--- HOW TO COMPLETE THIS TASK ---
When a picture appears among the records, leave it out, and copy all else exactly.

--- MATERIAL FOR THIS EXERCISE ---
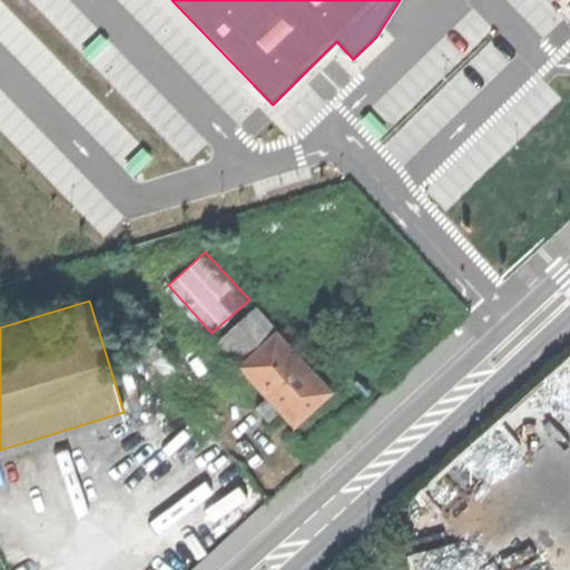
[(224,334),(246,359),(276,331),(254,306),(224,334)]
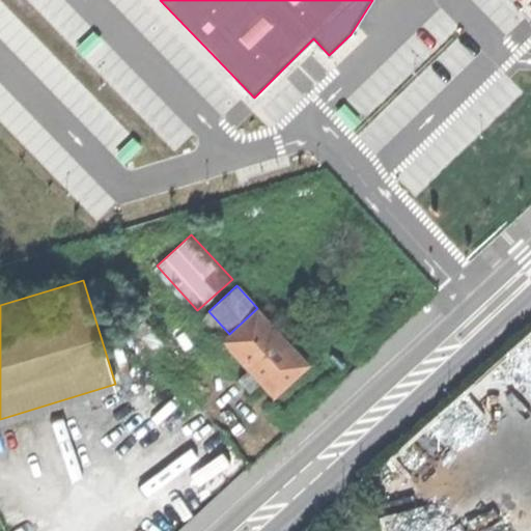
[(261,382),(274,395),(292,378),(308,364),(257,308),(229,334),(223,339),(250,368),(261,382)]
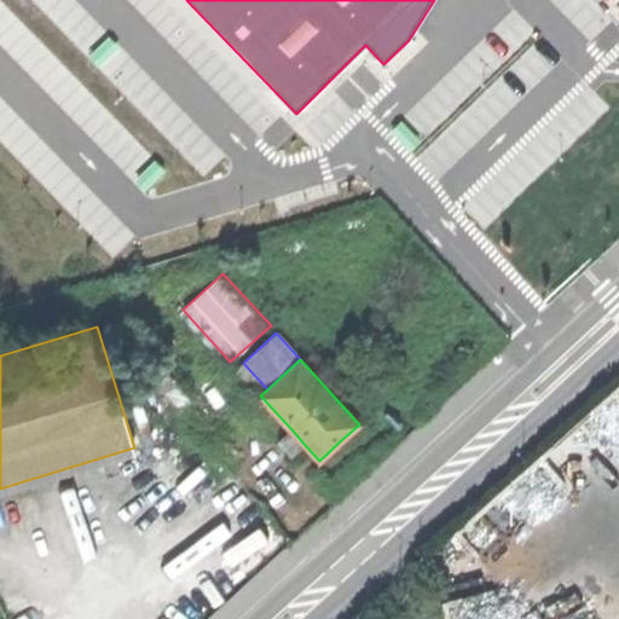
[(291,457),(305,445),(291,429),(278,441),(291,457)]
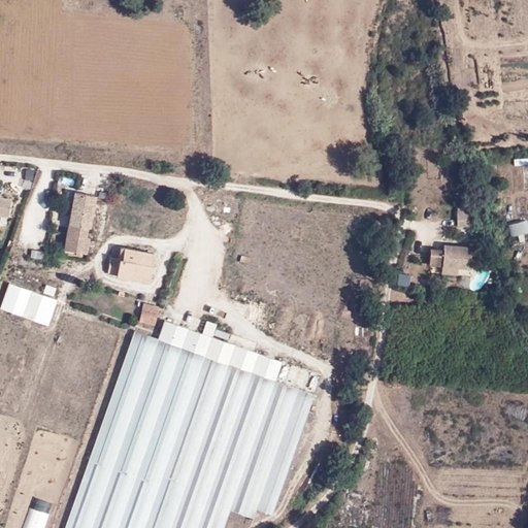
[(28,169),(8,165),(5,177),(26,180),(28,169)]
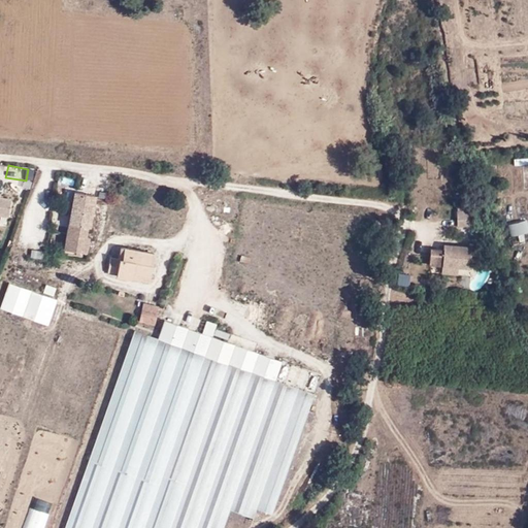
[(85,253),(87,236),(89,227),(94,196),(74,193),(66,250),(85,253)]
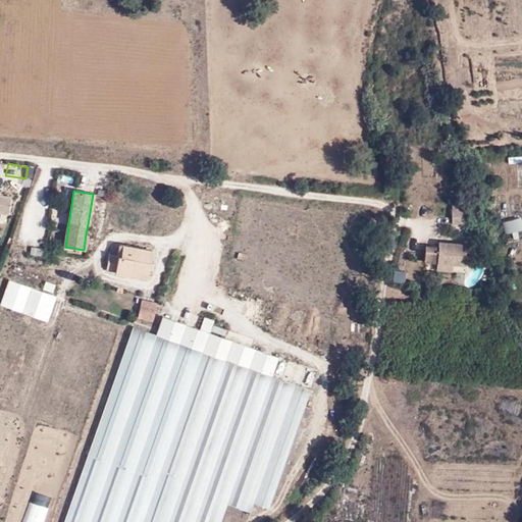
[(0,213),(7,214),(10,198),(0,195),(0,213)]
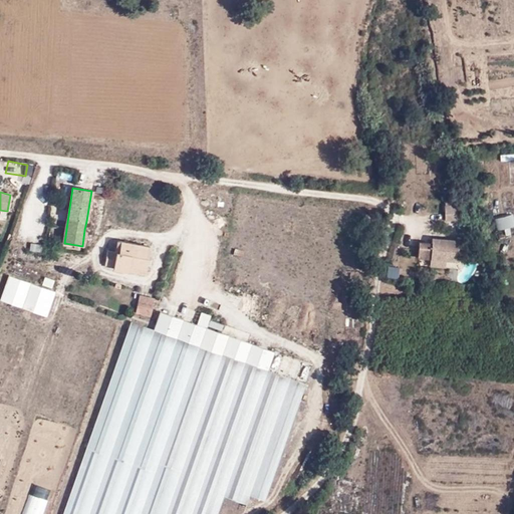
[(456,221),(456,206),(443,205),(443,220),(456,221)]
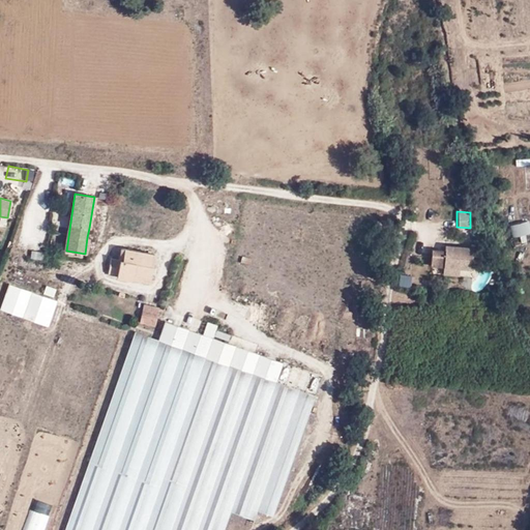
[(92,238),(87,237),(85,254),(97,255),(100,239),(92,238)]
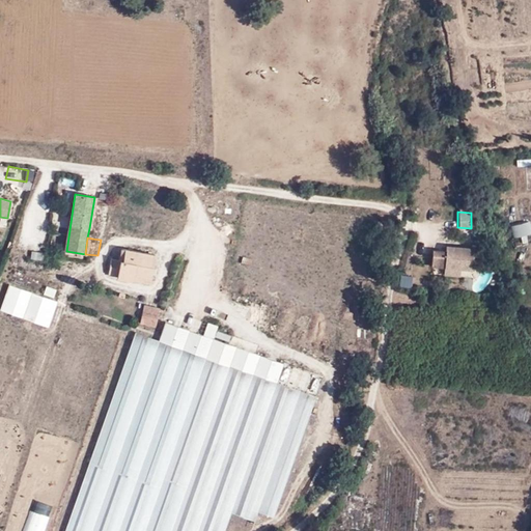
[(430,267),(444,268),(459,269),(472,270),(474,249),(446,247),(445,252),(431,251),(430,267)]
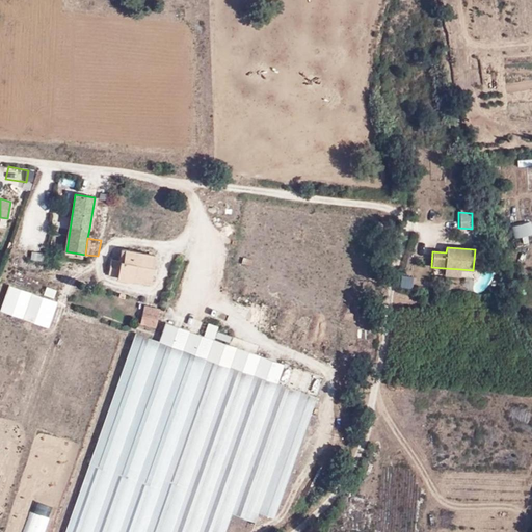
[(118,276),(117,278),(149,284),(154,255),(123,250),(121,260),(118,276)]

--- WRITTEN REPLY ---
[(224,334),(246,359),(276,331),(254,306),(224,334)]
[(261,382),(274,395),(292,378),(308,364),(257,308),(229,334),(223,339),(250,368),(261,382)]
[(291,457),(305,445),(291,429),(278,441),(291,457)]
[(28,169),(8,165),(5,177),(26,180),(28,169)]
[(85,253),(87,236),(89,227),(94,196),(74,193),(66,250),(85,253)]
[(0,213),(7,214),(10,198),(0,195),(0,213)]
[(456,221),(456,206),(443,205),(443,220),(456,221)]
[(92,238),(87,237),(85,254),(97,255),(100,239),(92,238)]
[(430,267),(444,268),(459,269),(472,270),(474,249),(446,247),(445,252),(431,251),(430,267)]
[(118,276),(117,278),(149,284),(154,255),(123,250),(121,260),(118,276)]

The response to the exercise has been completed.